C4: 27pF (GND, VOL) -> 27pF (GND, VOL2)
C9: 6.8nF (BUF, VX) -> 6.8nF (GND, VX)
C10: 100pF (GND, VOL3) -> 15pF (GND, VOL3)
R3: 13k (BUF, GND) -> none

* * *

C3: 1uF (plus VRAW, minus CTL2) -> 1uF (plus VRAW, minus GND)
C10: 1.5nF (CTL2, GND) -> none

What you are asked to do — Given the records above, return exactly the lines starting at the line containing "C9: 6.8nF (BUF, VX) -> 6.8nF (GND, VX)" and ending at the line containing "R3: 13k (BUF, GND) -> none", including both.

Reply —
C9: 6.8nF (BUF, VX) -> 6.8nF (GND, VX)
C10: 100pF (GND, VOL3) -> 15pF (GND, VOL3)
R3: 13k (BUF, GND) -> none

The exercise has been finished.